> Data section
....

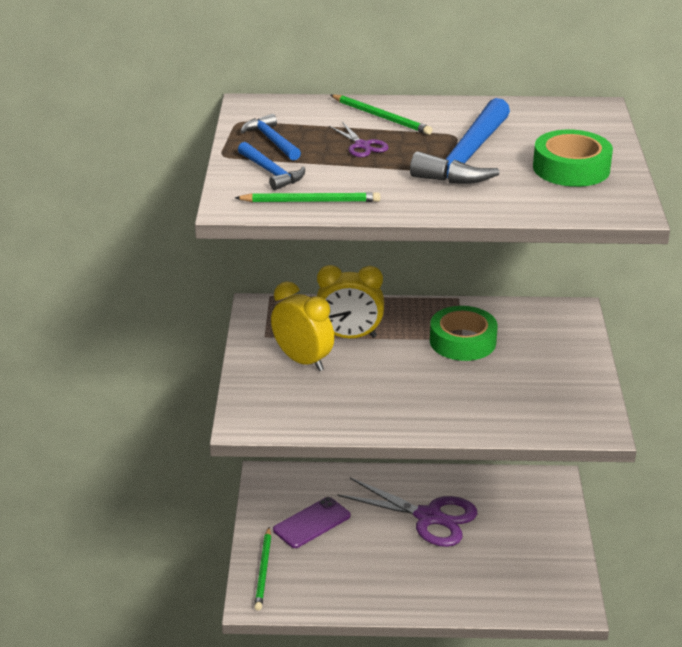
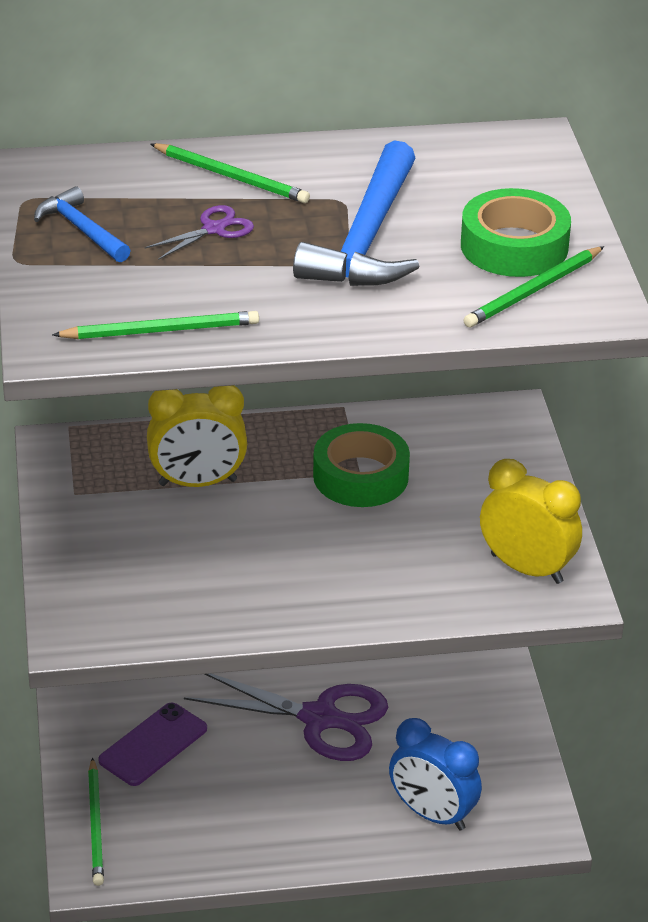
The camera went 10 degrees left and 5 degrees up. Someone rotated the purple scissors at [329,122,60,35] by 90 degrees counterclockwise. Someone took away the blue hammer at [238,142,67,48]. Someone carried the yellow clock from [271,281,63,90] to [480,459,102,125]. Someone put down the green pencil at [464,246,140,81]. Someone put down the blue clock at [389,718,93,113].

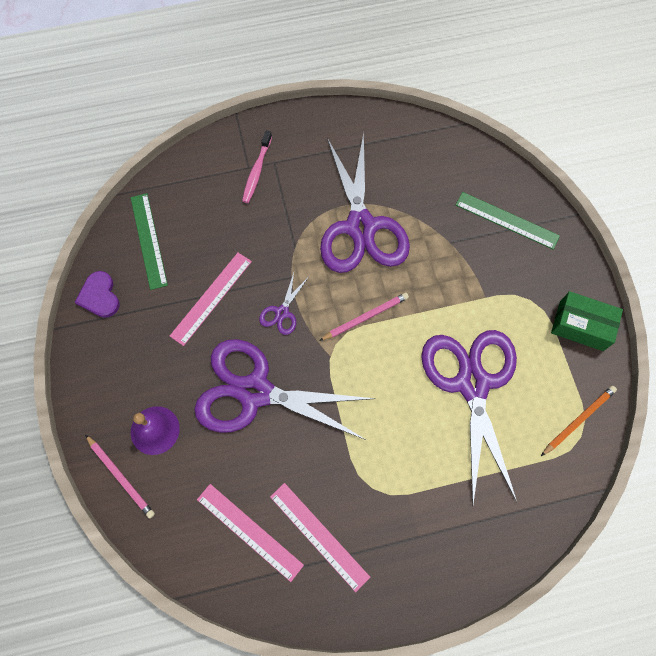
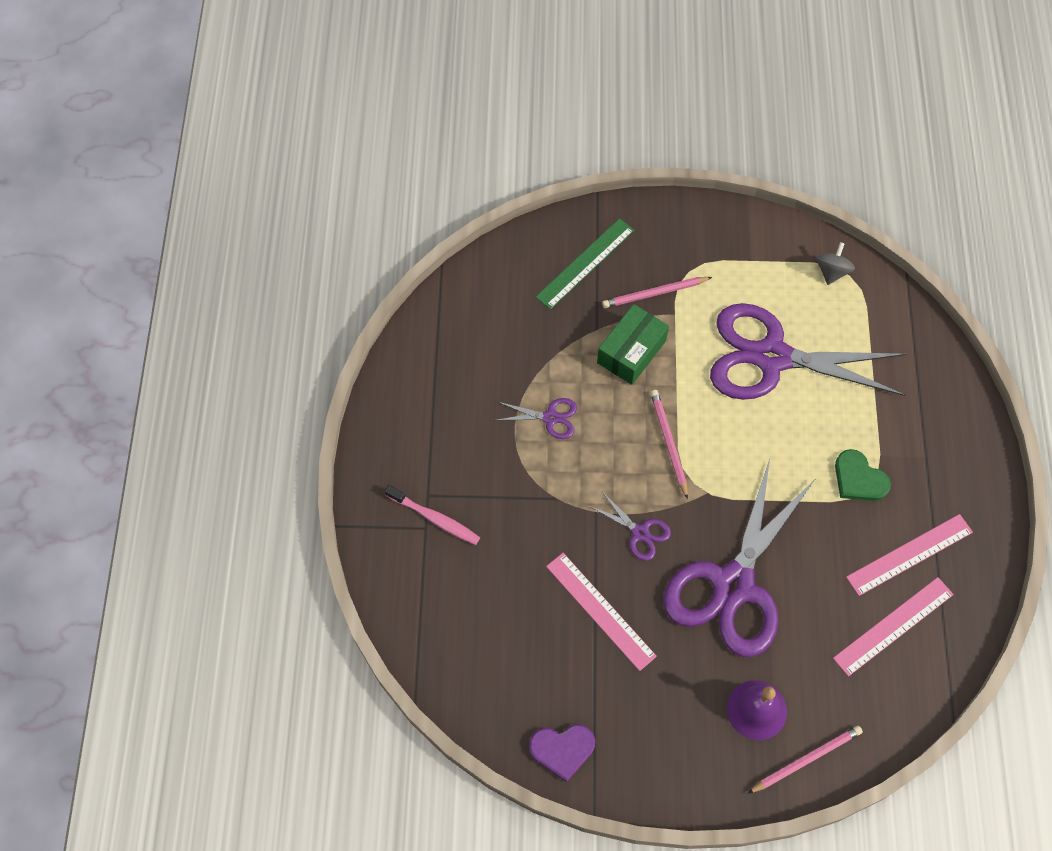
The camera went 75 degrees left and 5 degrees down. Someone scaled the purple scissors at [320,132,90,141] by 0.41. Someone took away the green ruler at [131,193,37,97]. Someone carried the green box from [551,291,72,60] to [597,304,72,81]. Someone swapped the orange pencil at [541,386,76,70] for the grey spinning top at [816,242,39,43]. Someone put down the pink pencil at [602,277,110,31]. Someone put down the green heart at [835,449,56,52].

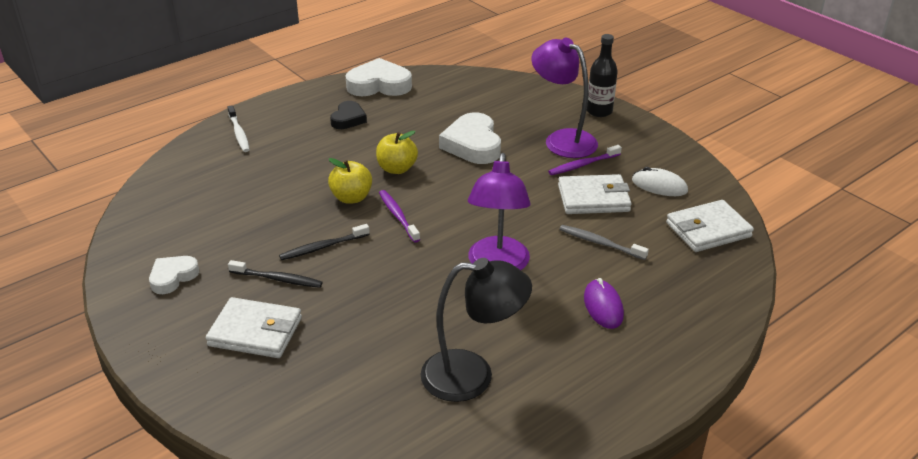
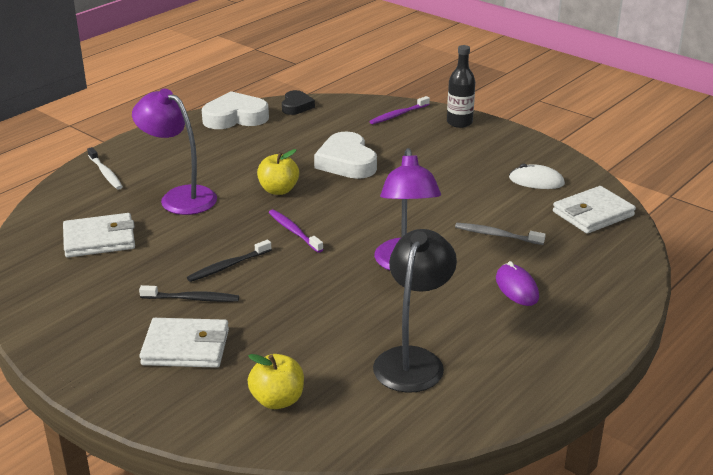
The camera went 10 degrees left and 5 degrees down. Someone carried the purple lamp from [531,38,67,120] to [132,89,85,126]. Someone carried the black heart from [330,101,37,28] to [282,90,33,25]. Someone carried the purple toothbrush from [548,145,74,30] to [369,96,61,28]. Someone carried the yellow apple from [328,158,44,46] to [247,354,57,55]. Someone carried the white wallet from [558,174,74,40] to [63,213,72,44]. Someone took away the white heart at [149,256,50,38]. Someone rotated the black lamp at [420,258,112,144] by 60 degrees counterclockwise.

....

> Exercise
Exclude all images and retype the data precisely.

> Response area
The camera went 10 degrees left and 5 degrees up. Someone rotated the purple scissors at [329,122,60,35] by 90 degrees counterclockwise. Someone took away the blue hammer at [238,142,67,48]. Someone carried the yellow clock from [271,281,63,90] to [480,459,102,125]. Someone put down the green pencil at [464,246,140,81]. Someone put down the blue clock at [389,718,93,113].

The camera went 75 degrees left and 5 degrees down. Someone scaled the purple scissors at [320,132,90,141] by 0.41. Someone took away the green ruler at [131,193,37,97]. Someone carried the green box from [551,291,72,60] to [597,304,72,81]. Someone swapped the orange pencil at [541,386,76,70] for the grey spinning top at [816,242,39,43]. Someone put down the pink pencil at [602,277,110,31]. Someone put down the green heart at [835,449,56,52].

The camera went 10 degrees left and 5 degrees down. Someone carried the purple lamp from [531,38,67,120] to [132,89,85,126]. Someone carried the black heart from [330,101,37,28] to [282,90,33,25]. Someone carried the purple toothbrush from [548,145,74,30] to [369,96,61,28]. Someone carried the yellow apple from [328,158,44,46] to [247,354,57,55]. Someone carried the white wallet from [558,174,74,40] to [63,213,72,44]. Someone took away the white heart at [149,256,50,38]. Someone rotated the black lamp at [420,258,112,144] by 60 degrees counterclockwise.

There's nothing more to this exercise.